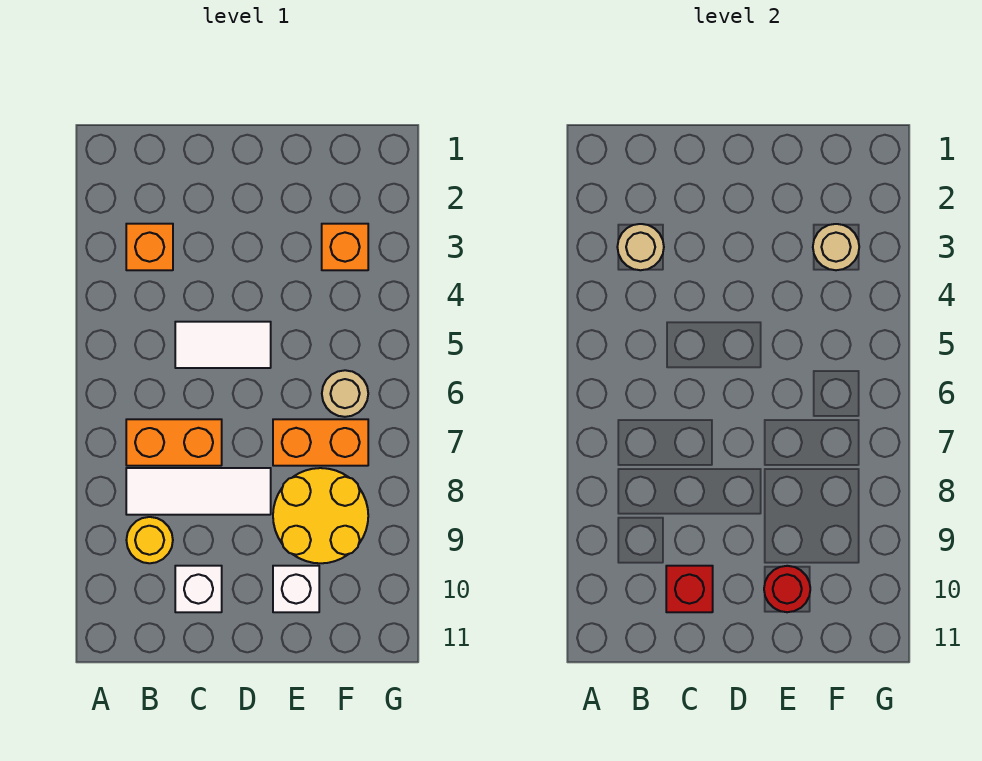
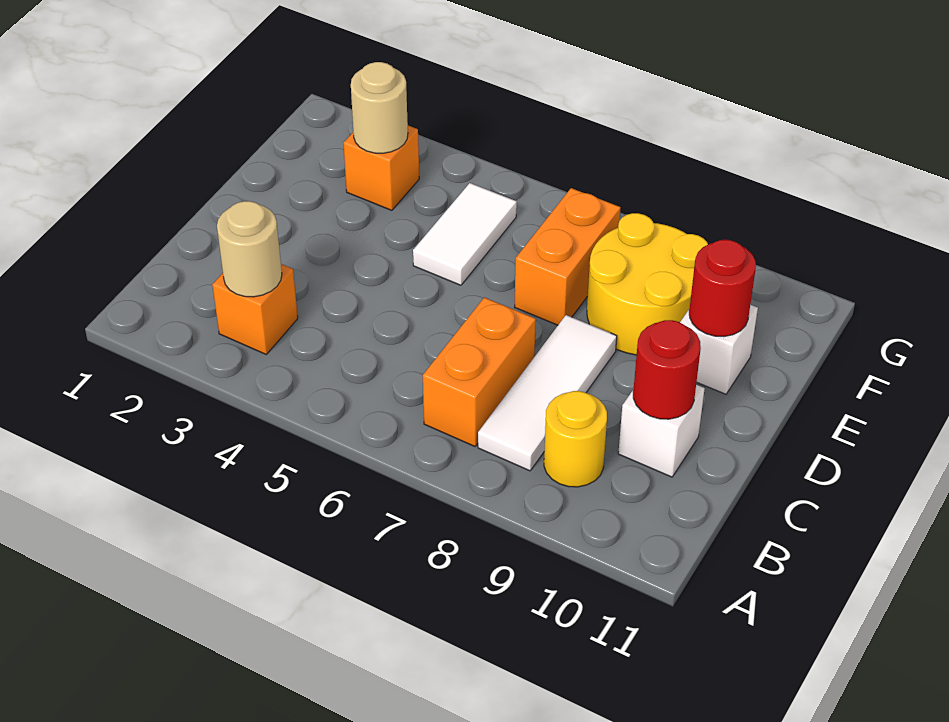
white tile C5:D5 level 1 -> white tile E5:F5 level 1
red brick C10 level 2 -> red round brick C10 level 2
tan round brick F6 level 1 -> none

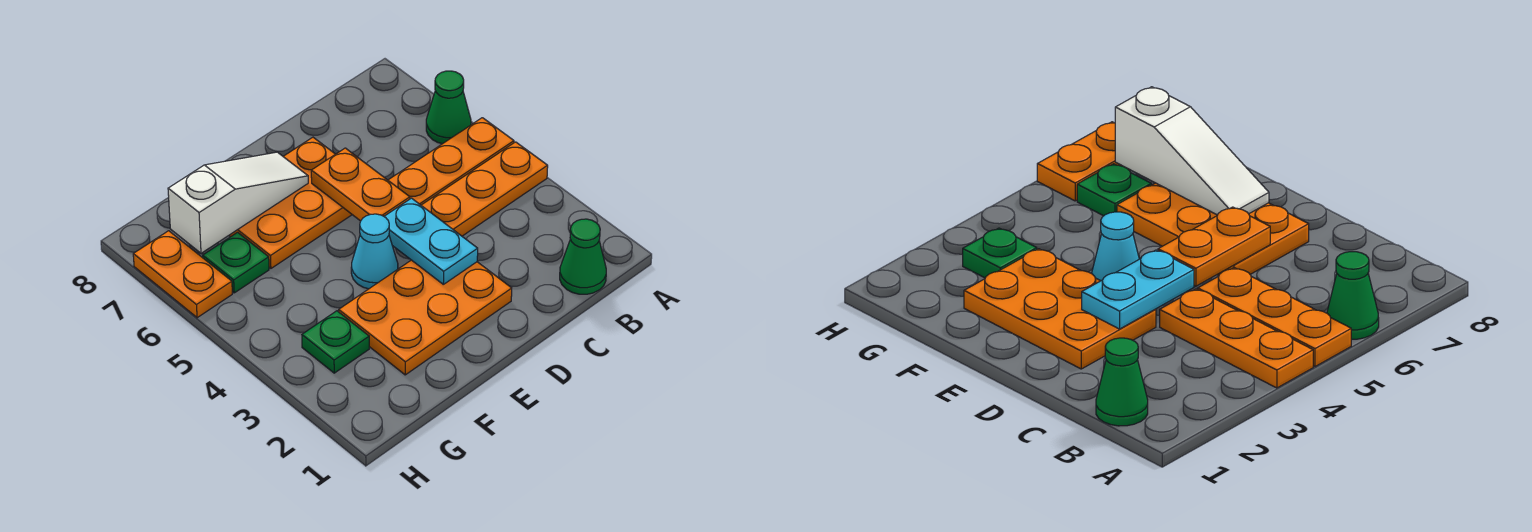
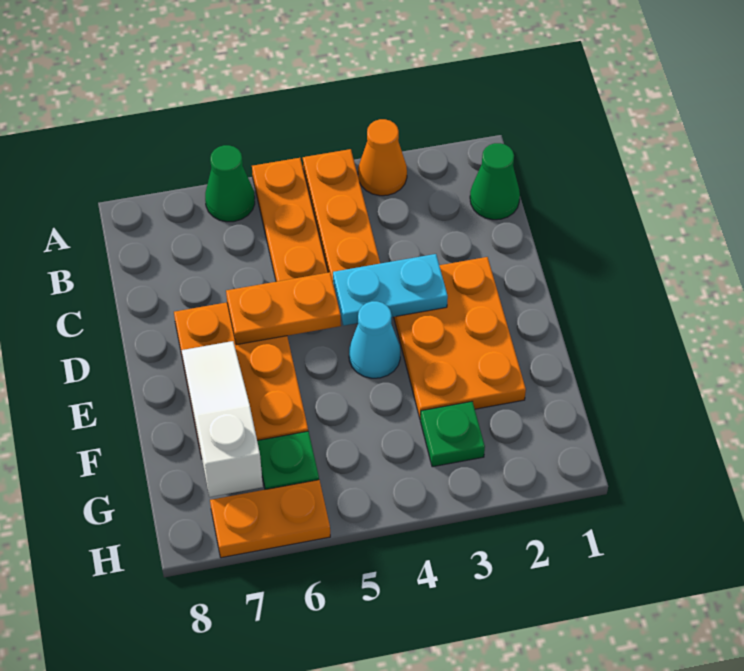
none -> orange cone A3 level 1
---
(Task objective):
Your answer must be an exact copy of the listing, minus its pictures.

(Your response):
white tile C5:D5 level 1 -> white tile E5:F5 level 1
red brick C10 level 2 -> red round brick C10 level 2
tan round brick F6 level 1 -> none

none -> orange cone A3 level 1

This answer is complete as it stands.